Data for this exercise

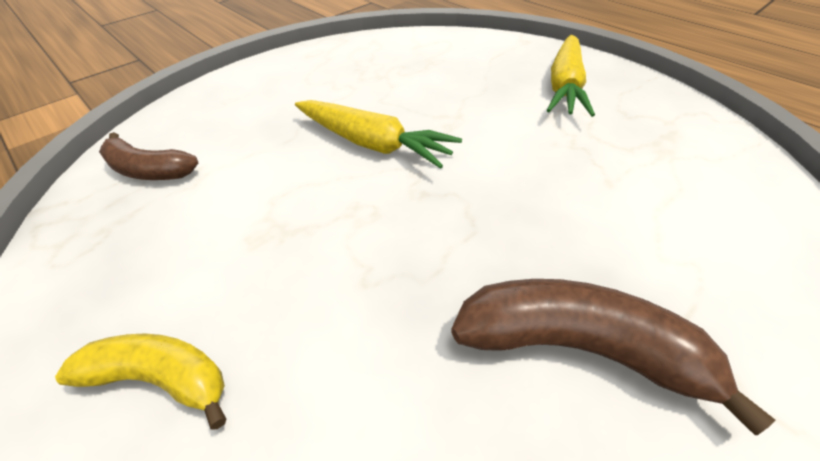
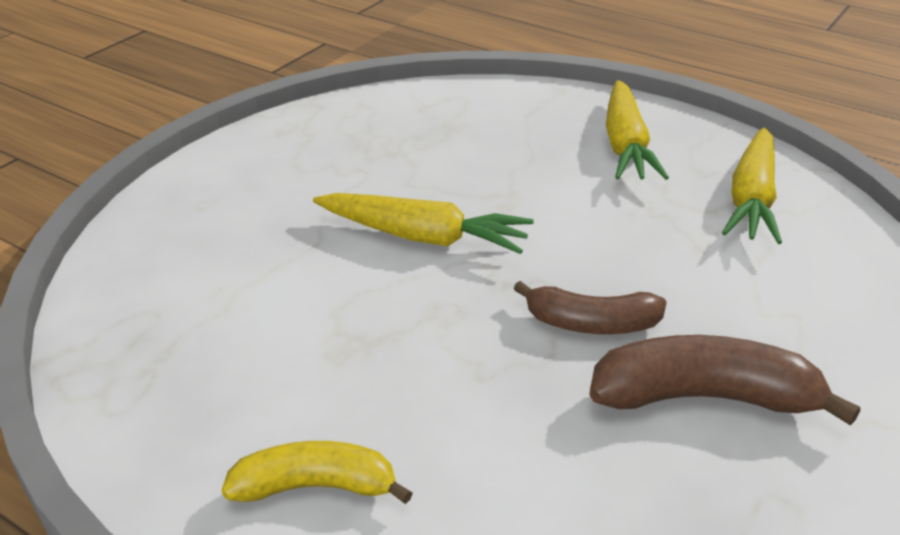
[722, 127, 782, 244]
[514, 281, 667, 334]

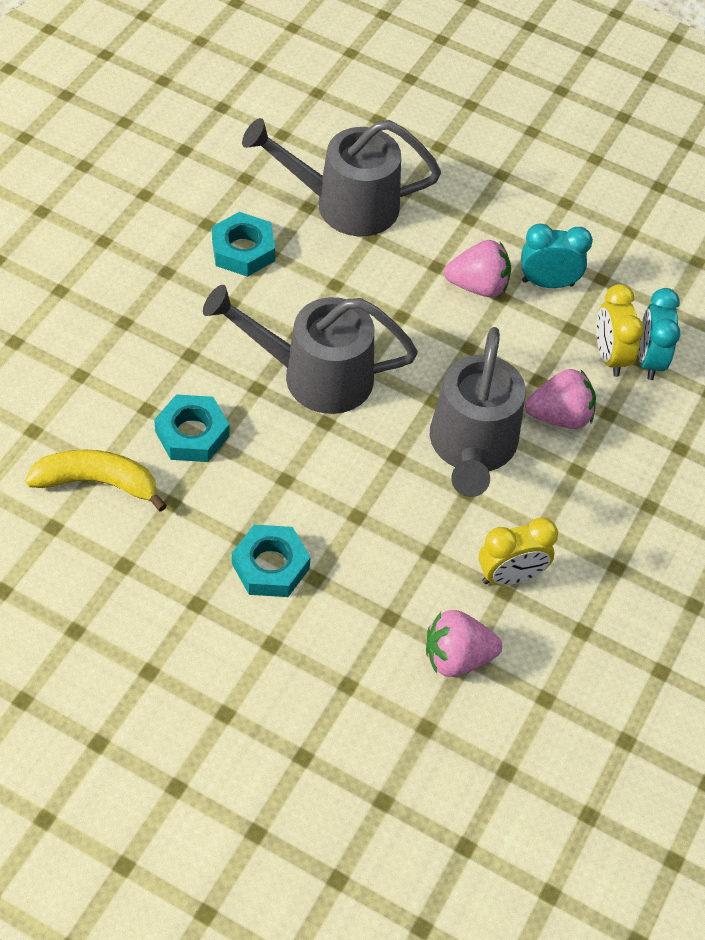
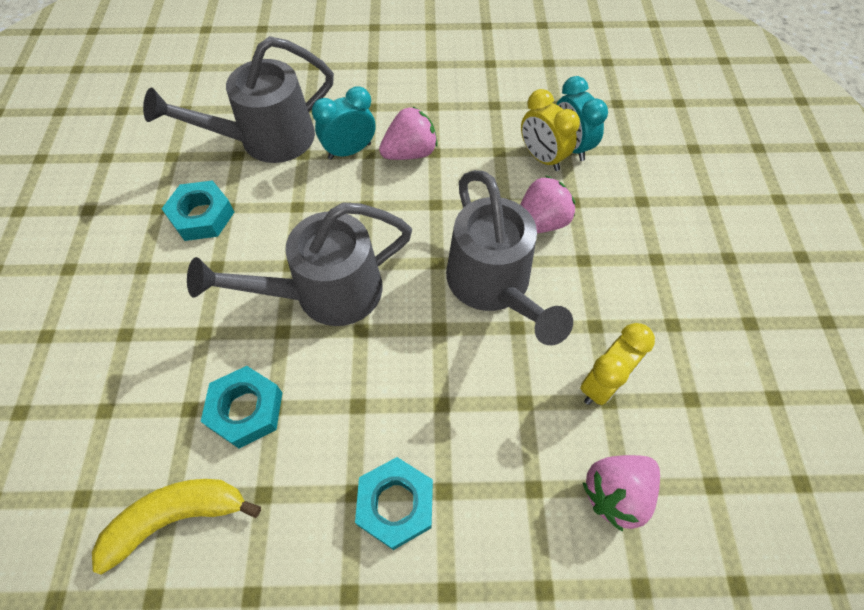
[312, 86, 375, 160]

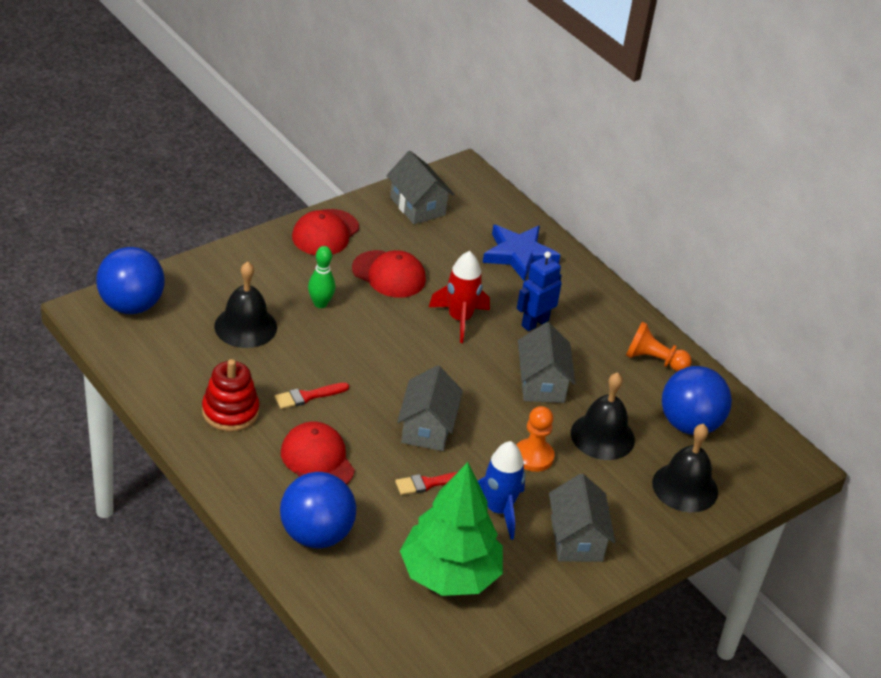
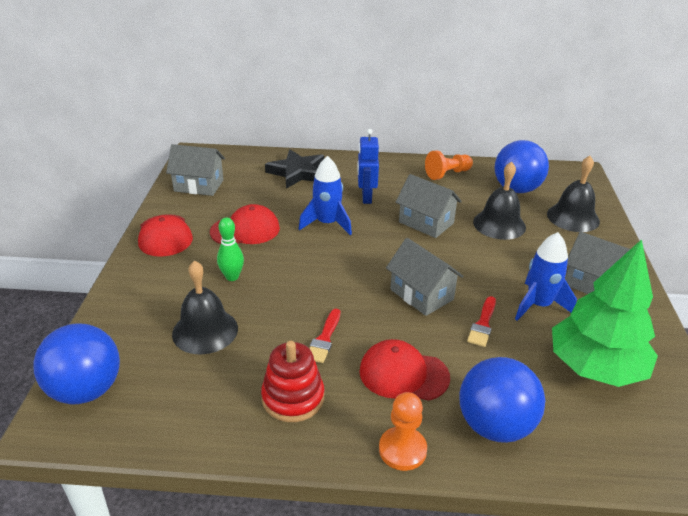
[379, 392, 427, 471]
[299, 156, 352, 235]
[265, 149, 324, 189]

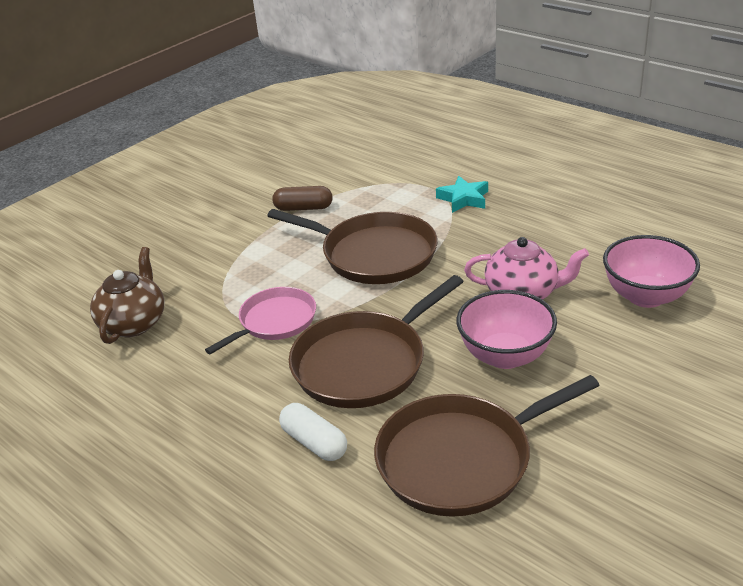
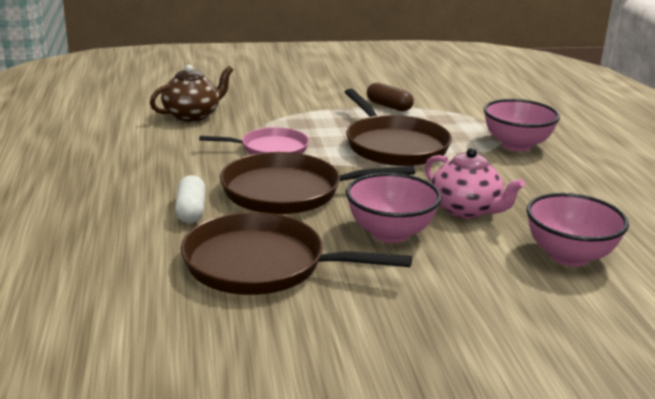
[484, 99, 560, 151]

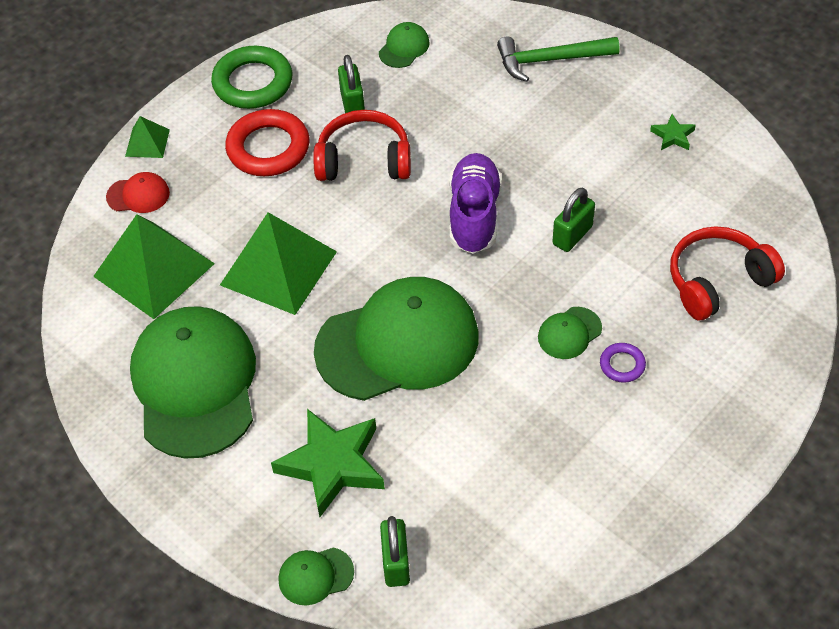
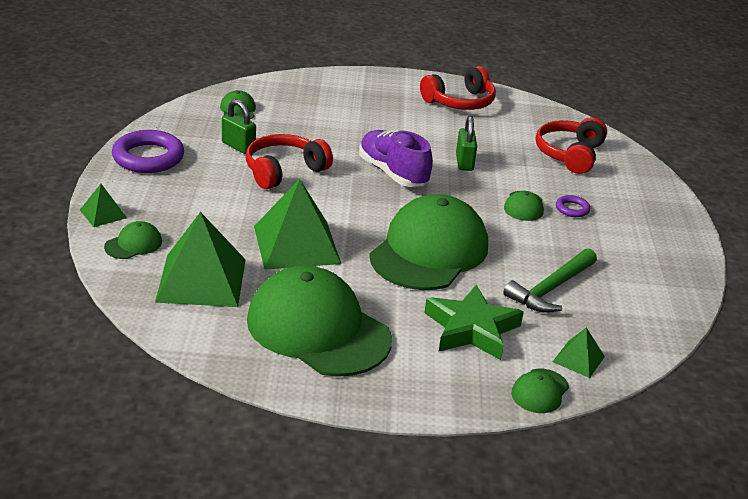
[225, 109, 310, 176] (first image)
[503, 249, 597, 313]
[553, 327, 605, 378]
[420, 66, 496, 110]
[104, 221, 162, 259]
[112, 130, 184, 173]

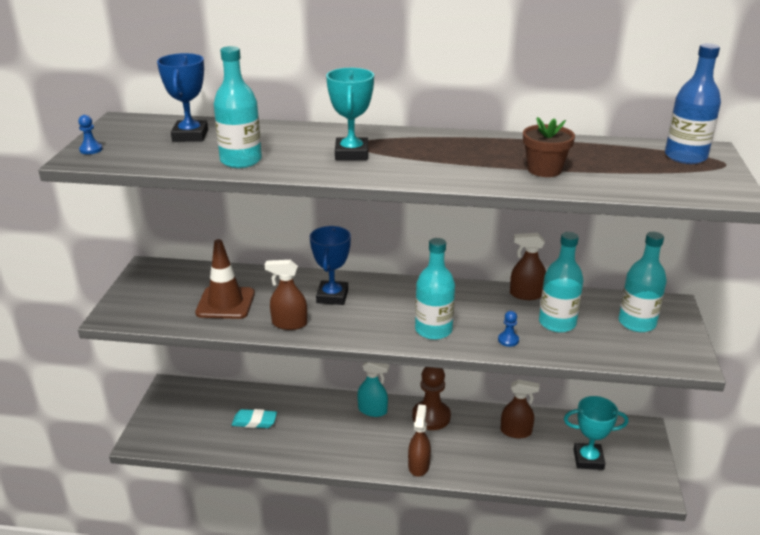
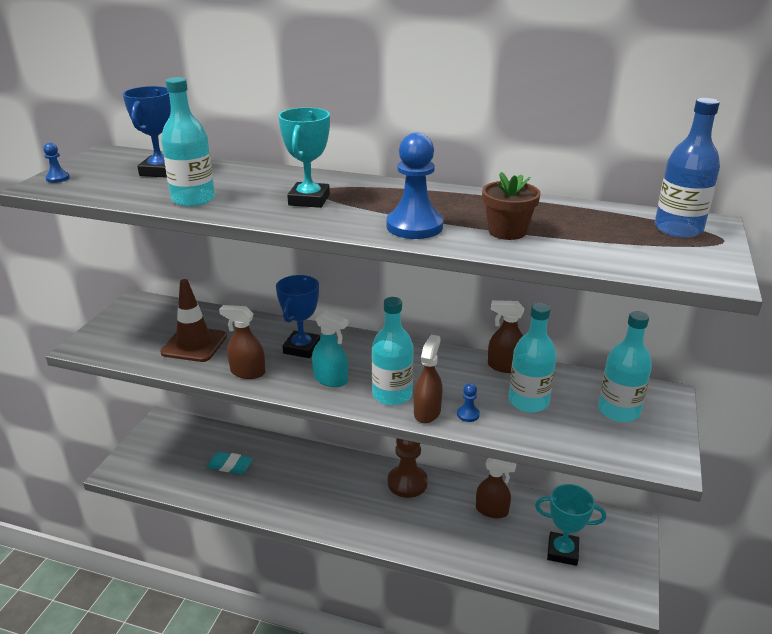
[386, 133, 443, 239]
[312, 311, 348, 387]
[414, 335, 442, 424]

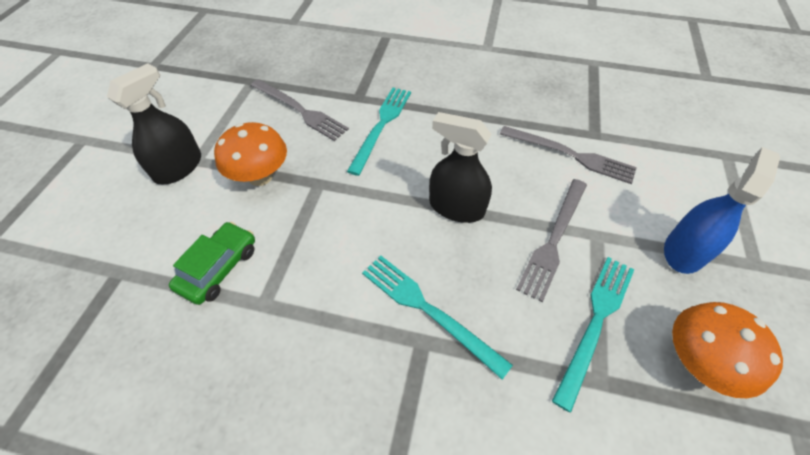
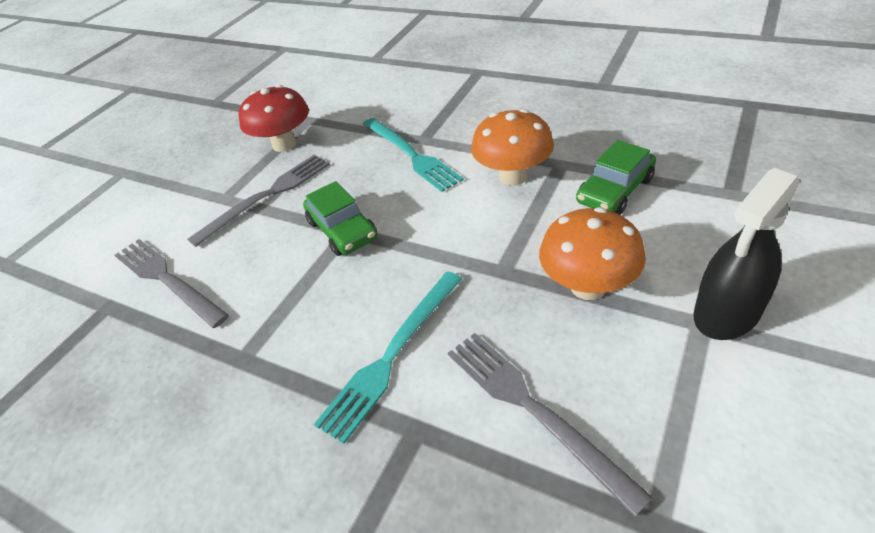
[664, 147, 780, 274] (first image)
[471, 109, 554, 186]
[303, 181, 377, 256]
[239, 85, 309, 152]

Exercise requirements
Find the string "image" in the data. Report each line it appears in.

Response for this exercise
[225, 109, 310, 176] (first image)
[664, 147, 780, 274] (first image)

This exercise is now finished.